> _Data to examine_:
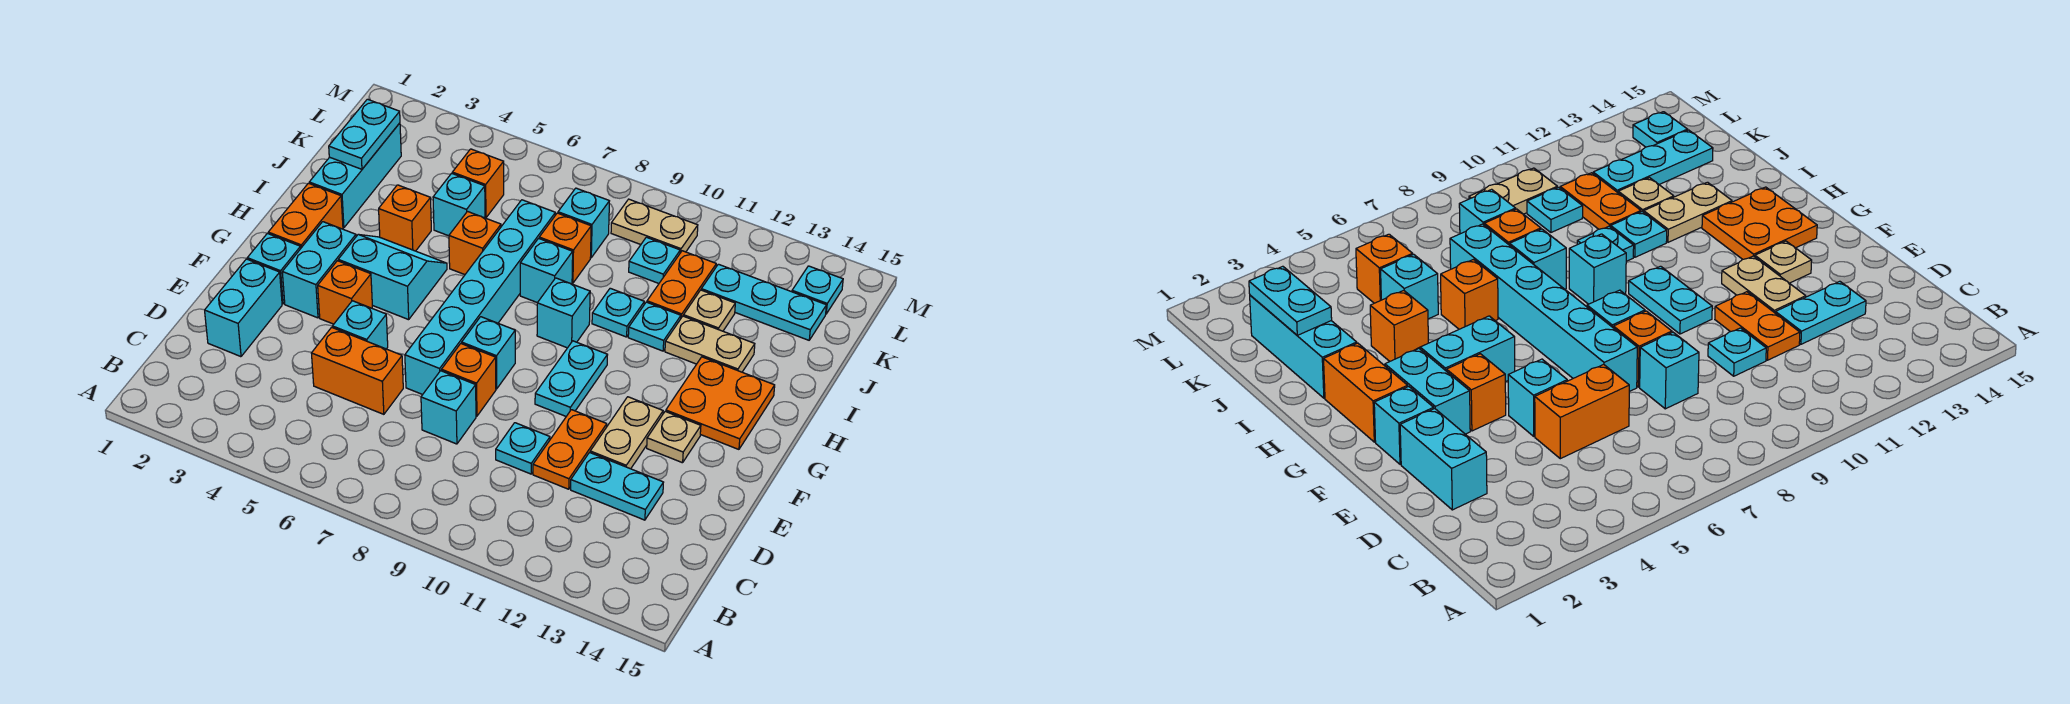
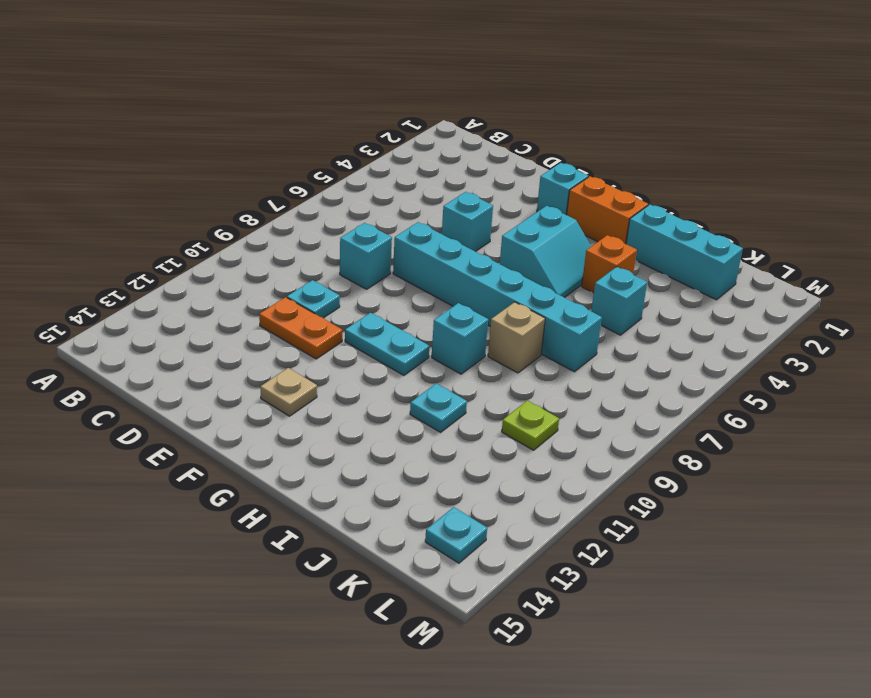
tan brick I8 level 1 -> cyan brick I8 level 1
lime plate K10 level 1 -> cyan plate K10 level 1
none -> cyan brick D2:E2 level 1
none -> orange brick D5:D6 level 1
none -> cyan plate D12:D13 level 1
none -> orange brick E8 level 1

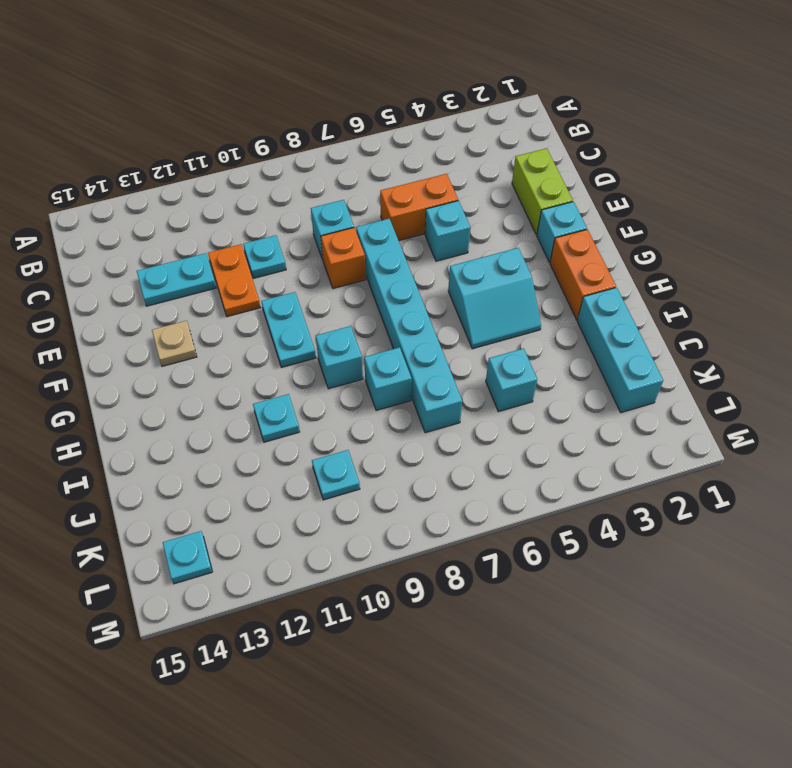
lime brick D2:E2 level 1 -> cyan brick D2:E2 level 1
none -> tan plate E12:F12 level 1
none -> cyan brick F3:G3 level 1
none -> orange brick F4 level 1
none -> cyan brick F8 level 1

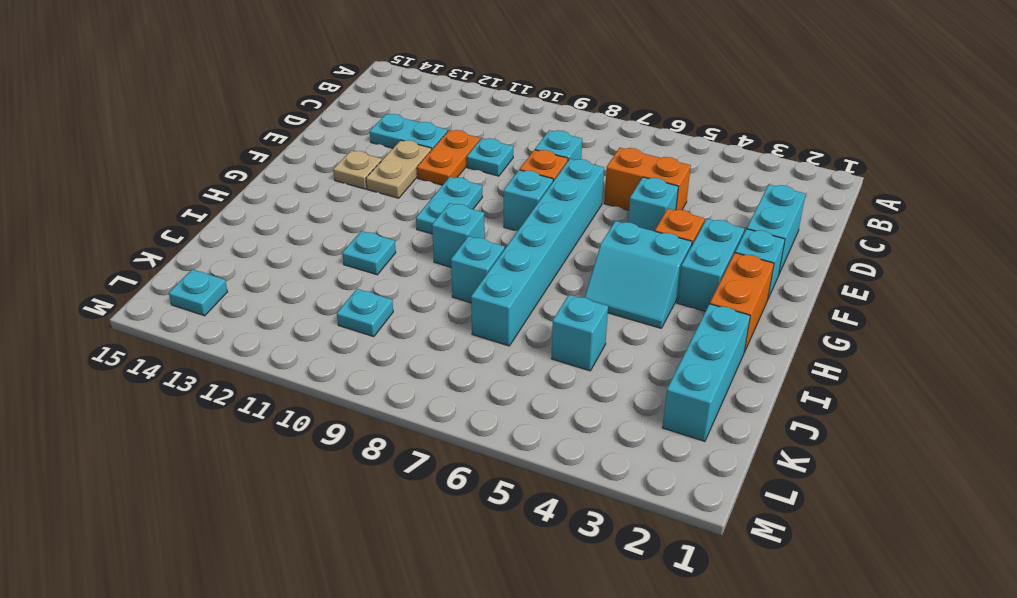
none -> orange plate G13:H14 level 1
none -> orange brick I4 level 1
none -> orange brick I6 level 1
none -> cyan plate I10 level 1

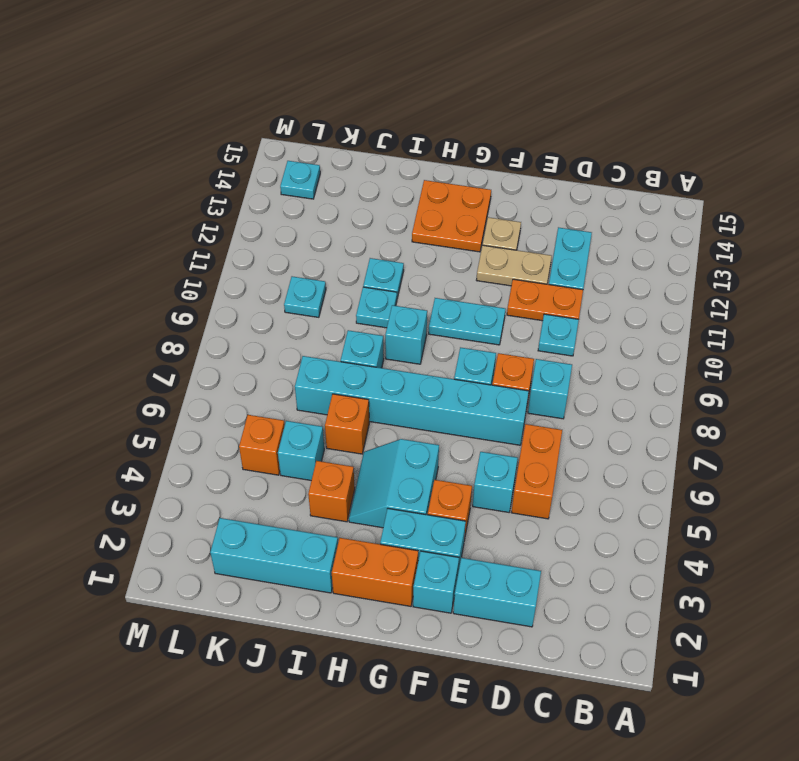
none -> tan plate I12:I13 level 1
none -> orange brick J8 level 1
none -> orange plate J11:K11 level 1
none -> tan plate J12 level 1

> _What is expected_: Would you copy each line of the records that contains "lime"?

> _Your solution_:
lime plate K10 level 1 -> cyan plate K10 level 1
lime brick D2:E2 level 1 -> cyan brick D2:E2 level 1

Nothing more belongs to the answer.